- [Work to complete] Starting with the line containing "blue scissors: [331,111,422,194]" and going on through the line containing "pink marker: [77,175,234,267]", return the lines of the data below exactly, and only those.

Start of Data provided

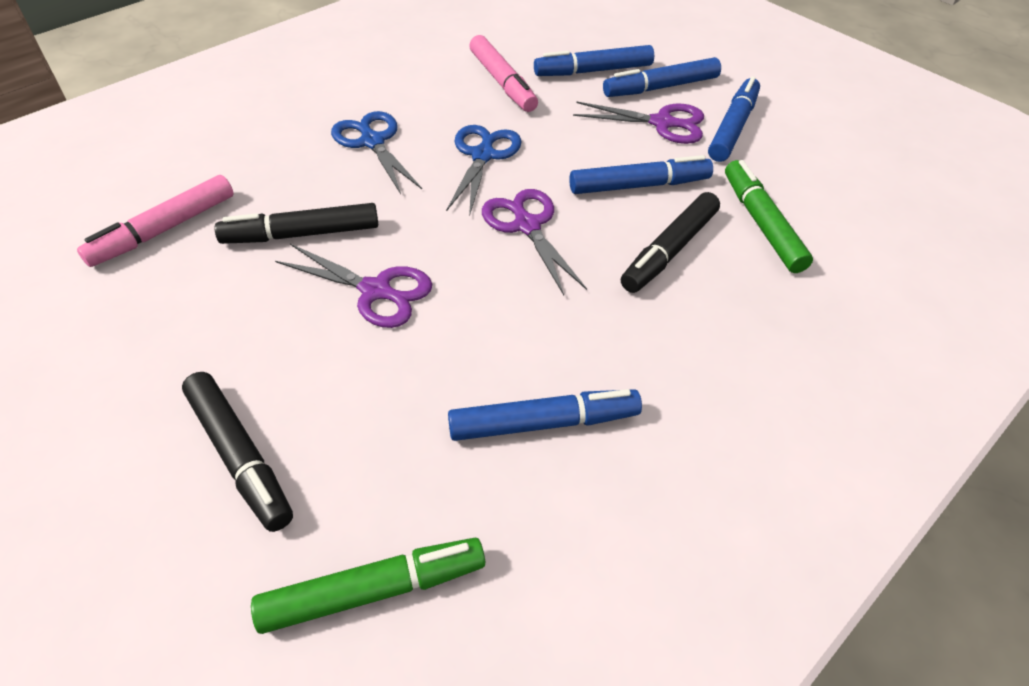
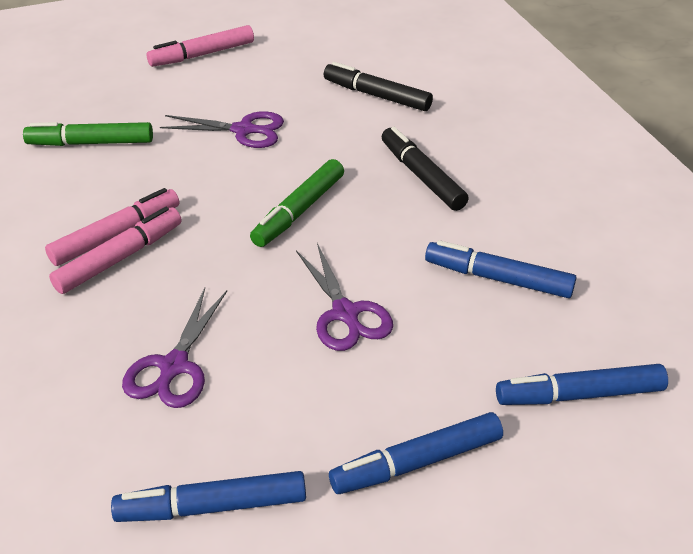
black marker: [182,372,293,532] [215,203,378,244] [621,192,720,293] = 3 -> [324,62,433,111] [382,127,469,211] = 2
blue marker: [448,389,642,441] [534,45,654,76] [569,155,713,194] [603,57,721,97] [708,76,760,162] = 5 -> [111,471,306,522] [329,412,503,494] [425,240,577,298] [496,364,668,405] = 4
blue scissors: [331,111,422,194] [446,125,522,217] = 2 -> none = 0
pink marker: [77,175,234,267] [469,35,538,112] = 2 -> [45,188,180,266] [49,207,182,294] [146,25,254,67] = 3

End of Data provided
Start of Data provided

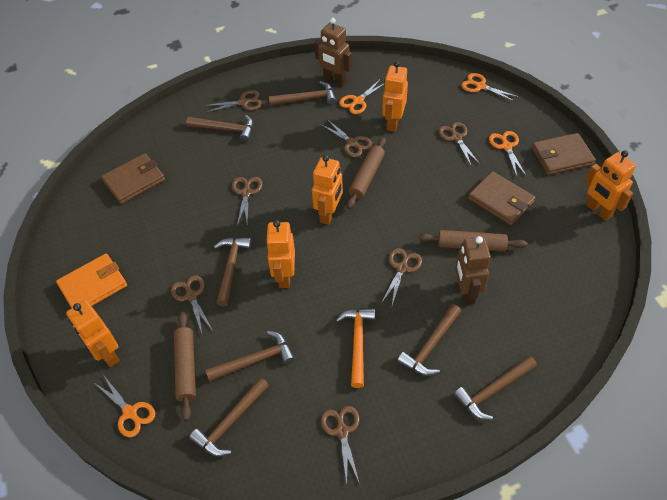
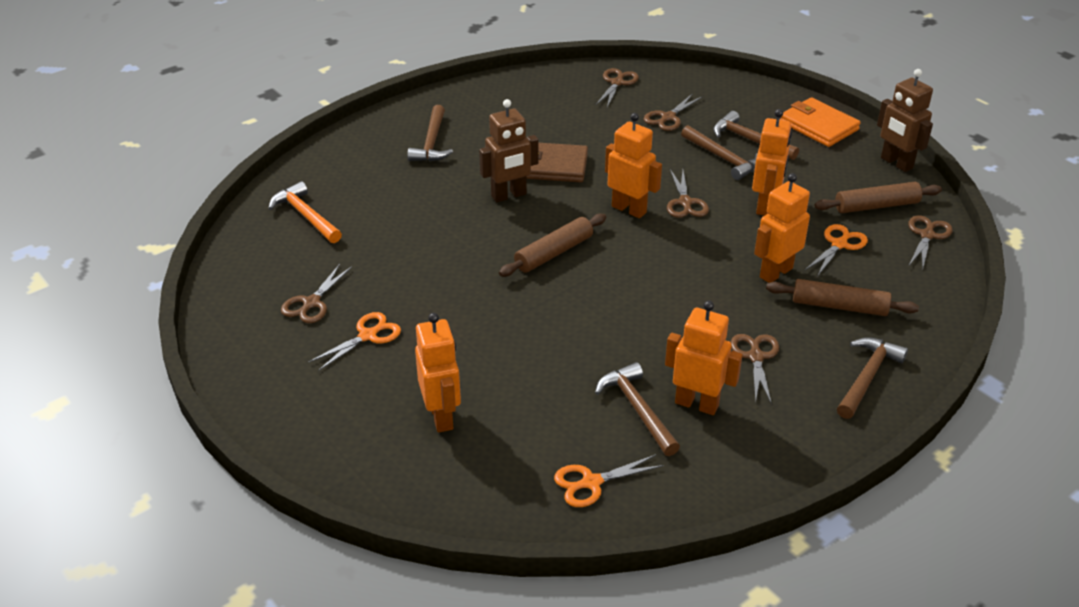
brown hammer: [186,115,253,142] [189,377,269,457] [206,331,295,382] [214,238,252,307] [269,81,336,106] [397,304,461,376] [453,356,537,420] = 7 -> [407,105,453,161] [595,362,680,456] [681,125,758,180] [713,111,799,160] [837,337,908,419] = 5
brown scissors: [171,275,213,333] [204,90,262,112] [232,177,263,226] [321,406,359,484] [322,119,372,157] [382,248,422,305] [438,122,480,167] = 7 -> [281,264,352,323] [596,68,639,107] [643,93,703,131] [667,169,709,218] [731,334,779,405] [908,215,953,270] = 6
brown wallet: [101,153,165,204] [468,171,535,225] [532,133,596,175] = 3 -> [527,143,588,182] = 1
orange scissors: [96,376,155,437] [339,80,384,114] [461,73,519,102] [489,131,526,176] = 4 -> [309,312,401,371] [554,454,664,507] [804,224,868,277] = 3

End of Data provided
Start of Data provided

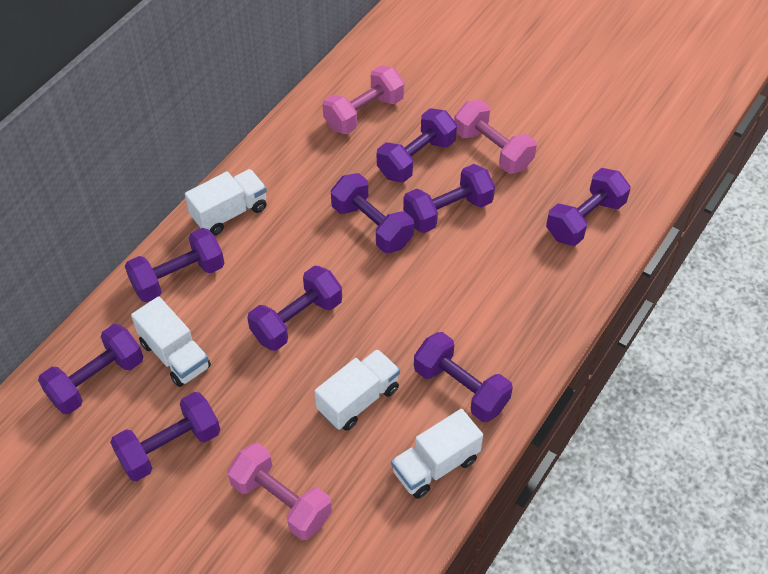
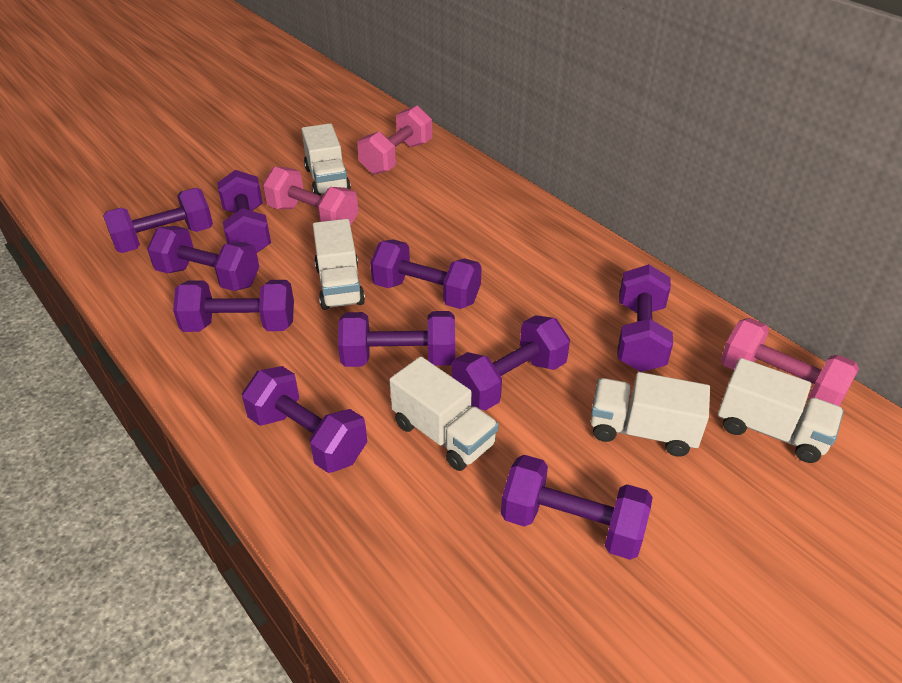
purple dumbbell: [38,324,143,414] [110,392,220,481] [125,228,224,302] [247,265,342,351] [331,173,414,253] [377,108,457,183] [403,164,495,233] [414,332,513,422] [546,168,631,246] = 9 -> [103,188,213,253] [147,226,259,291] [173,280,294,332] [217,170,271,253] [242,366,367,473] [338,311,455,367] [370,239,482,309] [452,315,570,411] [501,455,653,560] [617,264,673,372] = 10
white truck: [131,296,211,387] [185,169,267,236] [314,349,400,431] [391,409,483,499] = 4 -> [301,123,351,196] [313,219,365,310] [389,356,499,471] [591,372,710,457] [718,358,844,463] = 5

End of Data provided

- [Task answer]
blue scissors: [331,111,422,194] [446,125,522,217] = 2 -> none = 0
pink marker: [77,175,234,267] [469,35,538,112] = 2 -> [45,188,180,266] [49,207,182,294] [146,25,254,67] = 3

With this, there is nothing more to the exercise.